Print nothing but the lines below starting at the line that holds "J2 pin 2: T3 -> VCC" and ending at the line that holds "R3: none -> 3k (GND, U2/P1.5)", including both, each exactly as written.

+===+

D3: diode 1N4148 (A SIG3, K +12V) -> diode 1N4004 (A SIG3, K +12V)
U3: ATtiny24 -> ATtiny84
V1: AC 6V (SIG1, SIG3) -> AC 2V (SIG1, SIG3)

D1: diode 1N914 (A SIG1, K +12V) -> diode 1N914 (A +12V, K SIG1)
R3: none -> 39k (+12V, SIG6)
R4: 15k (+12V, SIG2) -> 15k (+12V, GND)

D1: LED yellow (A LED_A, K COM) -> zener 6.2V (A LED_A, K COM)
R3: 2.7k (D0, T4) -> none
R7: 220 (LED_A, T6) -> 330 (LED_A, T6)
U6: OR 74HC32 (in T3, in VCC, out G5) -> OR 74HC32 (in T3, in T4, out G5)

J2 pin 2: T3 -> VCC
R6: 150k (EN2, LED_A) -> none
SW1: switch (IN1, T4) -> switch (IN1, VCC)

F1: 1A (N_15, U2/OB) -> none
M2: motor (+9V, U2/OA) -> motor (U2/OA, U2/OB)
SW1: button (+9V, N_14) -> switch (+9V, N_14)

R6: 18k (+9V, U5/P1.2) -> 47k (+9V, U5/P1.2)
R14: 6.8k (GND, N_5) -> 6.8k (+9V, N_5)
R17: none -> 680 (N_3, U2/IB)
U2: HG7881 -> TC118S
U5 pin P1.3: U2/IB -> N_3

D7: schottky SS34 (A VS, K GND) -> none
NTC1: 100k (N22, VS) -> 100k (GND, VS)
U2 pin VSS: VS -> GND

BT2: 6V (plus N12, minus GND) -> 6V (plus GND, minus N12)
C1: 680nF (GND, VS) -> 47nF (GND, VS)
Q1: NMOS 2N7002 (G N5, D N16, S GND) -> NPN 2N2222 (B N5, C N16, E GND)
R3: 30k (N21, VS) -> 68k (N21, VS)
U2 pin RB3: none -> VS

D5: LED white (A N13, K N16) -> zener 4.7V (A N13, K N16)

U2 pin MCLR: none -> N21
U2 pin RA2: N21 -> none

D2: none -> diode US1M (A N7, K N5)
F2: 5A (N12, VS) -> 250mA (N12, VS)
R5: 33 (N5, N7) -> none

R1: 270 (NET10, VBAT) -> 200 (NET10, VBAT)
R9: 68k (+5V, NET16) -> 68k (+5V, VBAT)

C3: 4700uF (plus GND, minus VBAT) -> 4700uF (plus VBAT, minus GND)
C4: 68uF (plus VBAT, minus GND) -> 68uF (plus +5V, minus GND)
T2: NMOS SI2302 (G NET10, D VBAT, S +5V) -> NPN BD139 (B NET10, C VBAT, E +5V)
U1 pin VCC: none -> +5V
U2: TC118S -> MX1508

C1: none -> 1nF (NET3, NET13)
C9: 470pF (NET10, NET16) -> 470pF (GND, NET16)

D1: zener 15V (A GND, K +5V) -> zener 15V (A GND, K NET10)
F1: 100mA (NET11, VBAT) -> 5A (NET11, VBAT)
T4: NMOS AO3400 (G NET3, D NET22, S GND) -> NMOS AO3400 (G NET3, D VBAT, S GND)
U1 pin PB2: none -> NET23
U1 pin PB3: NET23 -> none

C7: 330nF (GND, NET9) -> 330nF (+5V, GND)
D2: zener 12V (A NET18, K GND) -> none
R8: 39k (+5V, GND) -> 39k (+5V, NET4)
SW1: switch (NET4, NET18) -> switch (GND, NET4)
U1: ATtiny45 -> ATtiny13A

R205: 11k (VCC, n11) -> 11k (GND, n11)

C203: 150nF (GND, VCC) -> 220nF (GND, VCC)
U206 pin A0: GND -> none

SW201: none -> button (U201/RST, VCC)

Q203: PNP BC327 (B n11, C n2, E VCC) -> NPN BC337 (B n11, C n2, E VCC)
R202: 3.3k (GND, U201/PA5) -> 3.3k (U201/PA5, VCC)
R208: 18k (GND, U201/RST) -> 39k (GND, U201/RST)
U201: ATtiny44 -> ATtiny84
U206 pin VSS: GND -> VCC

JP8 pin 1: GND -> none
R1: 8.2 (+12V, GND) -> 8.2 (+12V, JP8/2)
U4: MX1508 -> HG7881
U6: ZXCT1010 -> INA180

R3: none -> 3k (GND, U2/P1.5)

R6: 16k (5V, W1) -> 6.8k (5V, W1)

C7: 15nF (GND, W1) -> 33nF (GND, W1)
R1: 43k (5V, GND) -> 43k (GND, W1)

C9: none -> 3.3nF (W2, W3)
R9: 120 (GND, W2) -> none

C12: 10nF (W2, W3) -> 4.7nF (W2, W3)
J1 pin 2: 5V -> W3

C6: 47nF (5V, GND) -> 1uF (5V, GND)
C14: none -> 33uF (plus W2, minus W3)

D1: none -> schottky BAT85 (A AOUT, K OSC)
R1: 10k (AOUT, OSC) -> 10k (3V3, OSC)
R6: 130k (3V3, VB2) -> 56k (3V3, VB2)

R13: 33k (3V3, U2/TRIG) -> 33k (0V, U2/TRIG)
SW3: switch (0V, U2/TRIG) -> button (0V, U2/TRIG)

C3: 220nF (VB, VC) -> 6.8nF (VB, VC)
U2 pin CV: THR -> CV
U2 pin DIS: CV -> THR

+===+

▶ [TASK OUTPUT]
J2 pin 2: T3 -> VCC
R6: 150k (EN2, LED_A) -> none
SW1: switch (IN1, T4) -> switch (IN1, VCC)

F1: 1A (N_15, U2/OB) -> none
M2: motor (+9V, U2/OA) -> motor (U2/OA, U2/OB)
SW1: button (+9V, N_14) -> switch (+9V, N_14)

R6: 18k (+9V, U5/P1.2) -> 47k (+9V, U5/P1.2)
R14: 6.8k (GND, N_5) -> 6.8k (+9V, N_5)
R17: none -> 680 (N_3, U2/IB)
U2: HG7881 -> TC118S
U5 pin P1.3: U2/IB -> N_3

D7: schottky SS34 (A VS, K GND) -> none
NTC1: 100k (N22, VS) -> 100k (GND, VS)
U2 pin VSS: VS -> GND

BT2: 6V (plus N12, minus GND) -> 6V (plus GND, minus N12)
C1: 680nF (GND, VS) -> 47nF (GND, VS)
Q1: NMOS 2N7002 (G N5, D N16, S GND) -> NPN 2N2222 (B N5, C N16, E GND)
R3: 30k (N21, VS) -> 68k (N21, VS)
U2 pin RB3: none -> VS

D5: LED white (A N13, K N16) -> zener 4.7V (A N13, K N16)

U2 pin MCLR: none -> N21
U2 pin RA2: N21 -> none

D2: none -> diode US1M (A N7, K N5)
F2: 5A (N12, VS) -> 250mA (N12, VS)
R5: 33 (N5, N7) -> none

R1: 270 (NET10, VBAT) -> 200 (NET10, VBAT)
R9: 68k (+5V, NET16) -> 68k (+5V, VBAT)

C3: 4700uF (plus GND, minus VBAT) -> 4700uF (plus VBAT, minus GND)
C4: 68uF (plus VBAT, minus GND) -> 68uF (plus +5V, minus GND)
T2: NMOS SI2302 (G NET10, D VBAT, S +5V) -> NPN BD139 (B NET10, C VBAT, E +5V)
U1 pin VCC: none -> +5V
U2: TC118S -> MX1508

C1: none -> 1nF (NET3, NET13)
C9: 470pF (NET10, NET16) -> 470pF (GND, NET16)

D1: zener 15V (A GND, K +5V) -> zener 15V (A GND, K NET10)
F1: 100mA (NET11, VBAT) -> 5A (NET11, VBAT)
T4: NMOS AO3400 (G NET3, D NET22, S GND) -> NMOS AO3400 (G NET3, D VBAT, S GND)
U1 pin PB2: none -> NET23
U1 pin PB3: NET23 -> none

C7: 330nF (GND, NET9) -> 330nF (+5V, GND)
D2: zener 12V (A NET18, K GND) -> none
R8: 39k (+5V, GND) -> 39k (+5V, NET4)
SW1: switch (NET4, NET18) -> switch (GND, NET4)
U1: ATtiny45 -> ATtiny13A

R205: 11k (VCC, n11) -> 11k (GND, n11)

C203: 150nF (GND, VCC) -> 220nF (GND, VCC)
U206 pin A0: GND -> none

SW201: none -> button (U201/RST, VCC)

Q203: PNP BC327 (B n11, C n2, E VCC) -> NPN BC337 (B n11, C n2, E VCC)
R202: 3.3k (GND, U201/PA5) -> 3.3k (U201/PA5, VCC)
R208: 18k (GND, U201/RST) -> 39k (GND, U201/RST)
U201: ATtiny44 -> ATtiny84
U206 pin VSS: GND -> VCC

JP8 pin 1: GND -> none
R1: 8.2 (+12V, GND) -> 8.2 (+12V, JP8/2)
U4: MX1508 -> HG7881
U6: ZXCT1010 -> INA180

R3: none -> 3k (GND, U2/P1.5)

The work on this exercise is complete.